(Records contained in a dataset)
------------------------------------------------------------
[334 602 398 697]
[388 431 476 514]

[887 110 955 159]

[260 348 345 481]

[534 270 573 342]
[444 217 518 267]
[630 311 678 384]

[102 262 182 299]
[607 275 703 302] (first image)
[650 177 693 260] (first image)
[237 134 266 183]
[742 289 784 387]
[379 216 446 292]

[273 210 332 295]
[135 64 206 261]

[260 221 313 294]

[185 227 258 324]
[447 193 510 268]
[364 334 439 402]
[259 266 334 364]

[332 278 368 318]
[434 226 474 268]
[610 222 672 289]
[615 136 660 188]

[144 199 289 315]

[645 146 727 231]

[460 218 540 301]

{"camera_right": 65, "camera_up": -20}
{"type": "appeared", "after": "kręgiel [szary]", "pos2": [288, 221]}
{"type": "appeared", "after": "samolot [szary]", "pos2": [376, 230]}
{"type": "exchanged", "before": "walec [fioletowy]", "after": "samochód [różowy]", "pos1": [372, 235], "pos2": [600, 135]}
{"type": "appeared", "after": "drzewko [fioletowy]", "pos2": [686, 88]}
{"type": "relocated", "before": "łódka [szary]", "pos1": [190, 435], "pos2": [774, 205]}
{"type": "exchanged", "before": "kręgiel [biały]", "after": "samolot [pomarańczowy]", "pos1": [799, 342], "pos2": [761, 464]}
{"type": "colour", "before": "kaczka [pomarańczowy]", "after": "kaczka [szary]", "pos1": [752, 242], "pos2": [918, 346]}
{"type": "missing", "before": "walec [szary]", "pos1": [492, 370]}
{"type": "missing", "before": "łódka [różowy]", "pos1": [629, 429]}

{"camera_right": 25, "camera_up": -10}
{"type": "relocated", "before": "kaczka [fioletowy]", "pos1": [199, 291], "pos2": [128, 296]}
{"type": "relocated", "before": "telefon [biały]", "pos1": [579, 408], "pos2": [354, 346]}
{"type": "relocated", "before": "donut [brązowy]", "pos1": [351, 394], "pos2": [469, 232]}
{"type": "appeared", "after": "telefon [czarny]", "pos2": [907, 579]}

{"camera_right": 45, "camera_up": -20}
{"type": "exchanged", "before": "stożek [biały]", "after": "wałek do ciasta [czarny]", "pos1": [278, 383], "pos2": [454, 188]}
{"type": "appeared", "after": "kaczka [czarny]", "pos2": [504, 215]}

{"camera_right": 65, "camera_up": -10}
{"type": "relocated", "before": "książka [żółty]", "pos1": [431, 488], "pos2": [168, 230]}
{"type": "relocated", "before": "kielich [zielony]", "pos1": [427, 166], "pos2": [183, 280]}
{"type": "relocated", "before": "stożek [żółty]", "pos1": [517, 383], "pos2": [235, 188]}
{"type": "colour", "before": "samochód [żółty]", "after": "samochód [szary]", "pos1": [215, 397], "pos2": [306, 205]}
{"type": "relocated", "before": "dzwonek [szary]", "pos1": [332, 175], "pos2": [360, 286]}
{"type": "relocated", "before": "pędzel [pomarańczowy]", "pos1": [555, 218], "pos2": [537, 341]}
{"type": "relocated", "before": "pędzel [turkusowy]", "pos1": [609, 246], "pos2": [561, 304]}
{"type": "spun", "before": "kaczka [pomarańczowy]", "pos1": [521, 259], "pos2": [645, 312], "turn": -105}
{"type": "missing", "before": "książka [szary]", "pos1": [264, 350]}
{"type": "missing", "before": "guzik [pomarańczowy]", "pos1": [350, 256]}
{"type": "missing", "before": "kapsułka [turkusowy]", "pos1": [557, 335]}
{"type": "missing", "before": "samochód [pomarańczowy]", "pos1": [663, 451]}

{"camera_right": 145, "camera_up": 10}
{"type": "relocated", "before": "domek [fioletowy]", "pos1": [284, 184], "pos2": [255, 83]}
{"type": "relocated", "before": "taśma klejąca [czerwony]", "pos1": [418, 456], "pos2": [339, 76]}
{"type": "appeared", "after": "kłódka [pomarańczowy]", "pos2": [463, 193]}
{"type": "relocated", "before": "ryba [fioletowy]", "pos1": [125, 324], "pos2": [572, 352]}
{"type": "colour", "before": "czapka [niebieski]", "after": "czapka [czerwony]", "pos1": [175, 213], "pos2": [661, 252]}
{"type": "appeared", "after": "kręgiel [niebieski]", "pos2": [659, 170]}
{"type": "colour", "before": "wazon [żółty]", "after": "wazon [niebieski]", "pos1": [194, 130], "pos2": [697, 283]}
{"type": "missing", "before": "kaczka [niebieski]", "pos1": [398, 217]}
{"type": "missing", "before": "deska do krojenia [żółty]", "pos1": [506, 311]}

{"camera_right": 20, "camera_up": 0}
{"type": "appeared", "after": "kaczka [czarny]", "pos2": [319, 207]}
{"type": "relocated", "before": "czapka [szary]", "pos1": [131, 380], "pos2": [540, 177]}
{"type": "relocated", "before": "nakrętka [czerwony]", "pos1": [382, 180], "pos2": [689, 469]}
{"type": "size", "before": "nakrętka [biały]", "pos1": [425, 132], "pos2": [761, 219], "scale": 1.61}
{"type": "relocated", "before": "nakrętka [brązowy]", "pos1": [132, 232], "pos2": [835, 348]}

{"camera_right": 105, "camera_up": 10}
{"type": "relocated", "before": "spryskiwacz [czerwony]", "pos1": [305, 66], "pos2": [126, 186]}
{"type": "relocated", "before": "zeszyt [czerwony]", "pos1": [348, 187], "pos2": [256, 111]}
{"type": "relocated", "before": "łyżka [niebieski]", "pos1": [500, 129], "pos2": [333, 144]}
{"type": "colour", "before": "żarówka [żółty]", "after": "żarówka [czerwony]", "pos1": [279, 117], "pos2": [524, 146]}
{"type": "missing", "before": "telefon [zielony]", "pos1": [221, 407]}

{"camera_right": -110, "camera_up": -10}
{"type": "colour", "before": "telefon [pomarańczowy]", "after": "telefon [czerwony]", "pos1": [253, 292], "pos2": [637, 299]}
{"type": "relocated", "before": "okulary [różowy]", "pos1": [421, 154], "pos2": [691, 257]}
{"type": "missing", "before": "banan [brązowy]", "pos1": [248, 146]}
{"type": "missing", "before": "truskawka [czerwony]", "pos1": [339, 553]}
------------------------------------------------------------
### Required action
The lines holding the word "walec" are the answer. Pull them out of the records and copy them.

### Exercise result
{"type": "exchanged", "before": "walec [fioletowy]", "after": "samochód [różowy]", "pos1": [372, 235], "pos2": [600, 135]}
{"type": "missing", "before": "walec [szary]", "pos1": [492, 370]}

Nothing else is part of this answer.